Dataset records:
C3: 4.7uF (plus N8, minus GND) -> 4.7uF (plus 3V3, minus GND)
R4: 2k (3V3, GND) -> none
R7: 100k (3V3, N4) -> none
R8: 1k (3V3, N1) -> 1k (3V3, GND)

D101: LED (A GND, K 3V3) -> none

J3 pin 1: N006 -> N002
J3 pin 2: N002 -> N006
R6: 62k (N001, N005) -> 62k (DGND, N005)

---

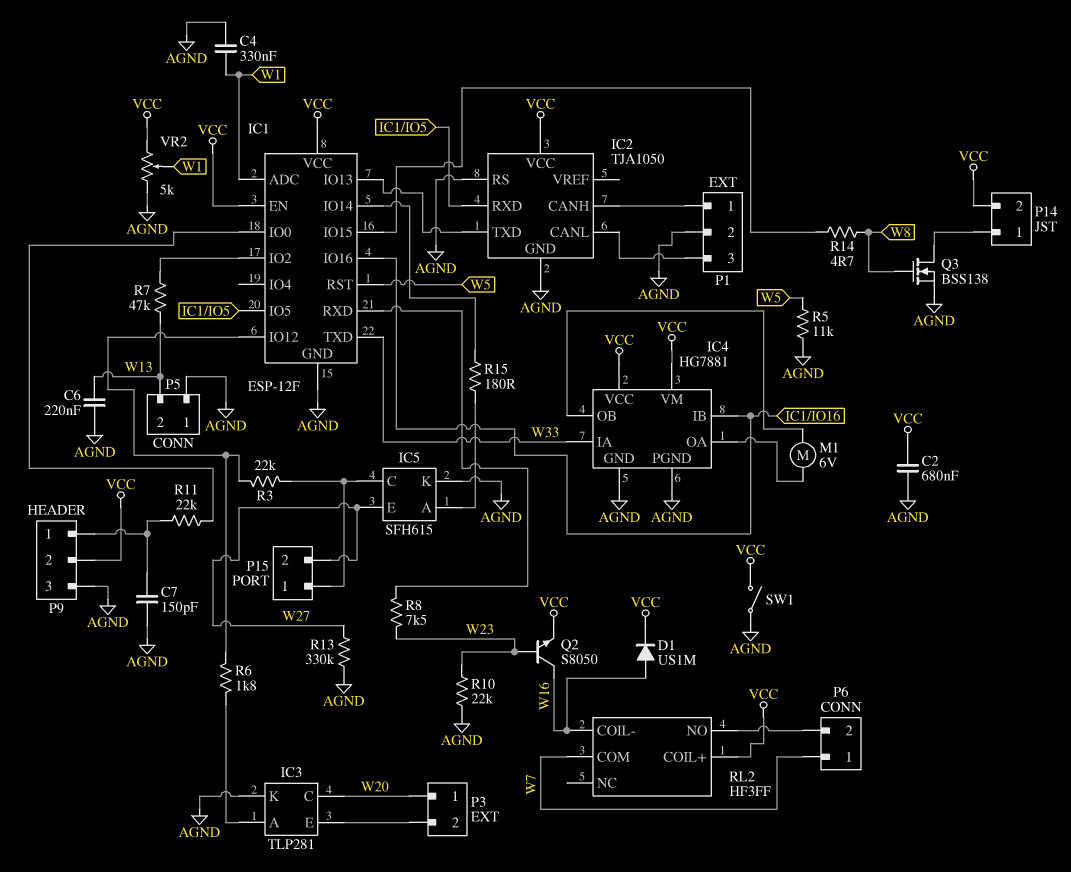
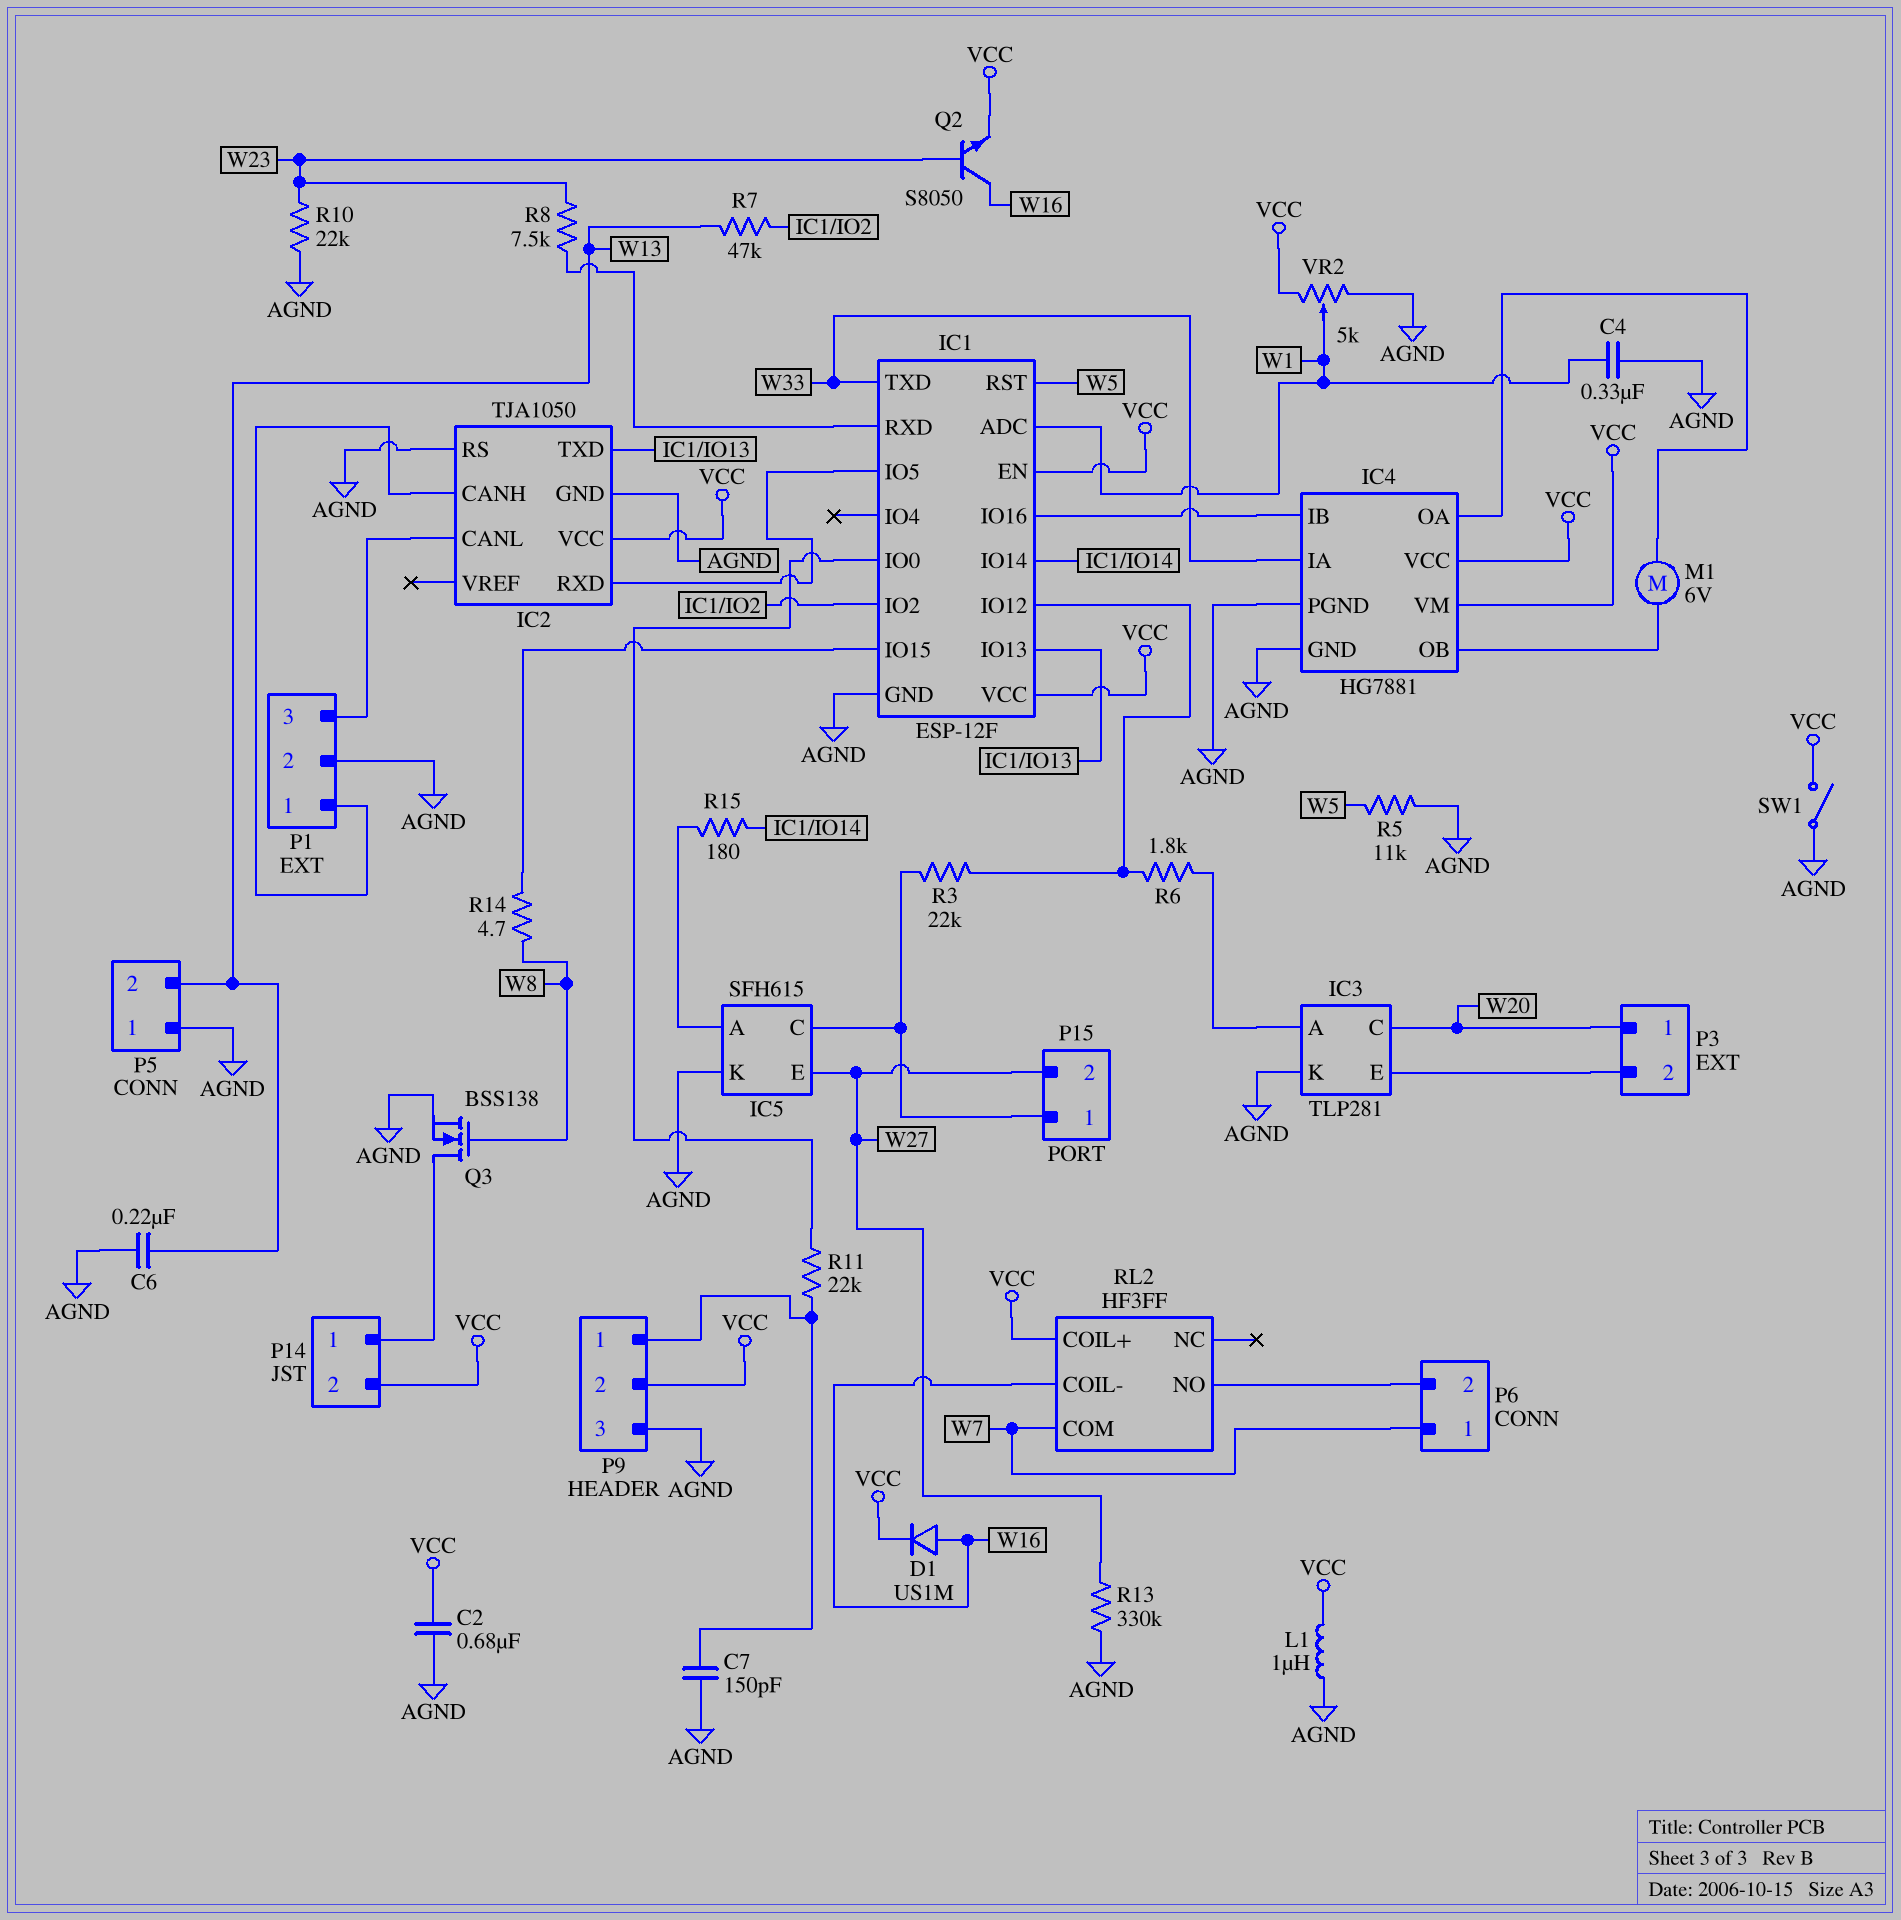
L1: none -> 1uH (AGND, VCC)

Assignment: Every line above that holds the string "none" should be returned.

Solution to the problem:
R4: 2k (3V3, GND) -> none
R7: 100k (3V3, N4) -> none
D101: LED (A GND, K 3V3) -> none
L1: none -> 1uH (AGND, VCC)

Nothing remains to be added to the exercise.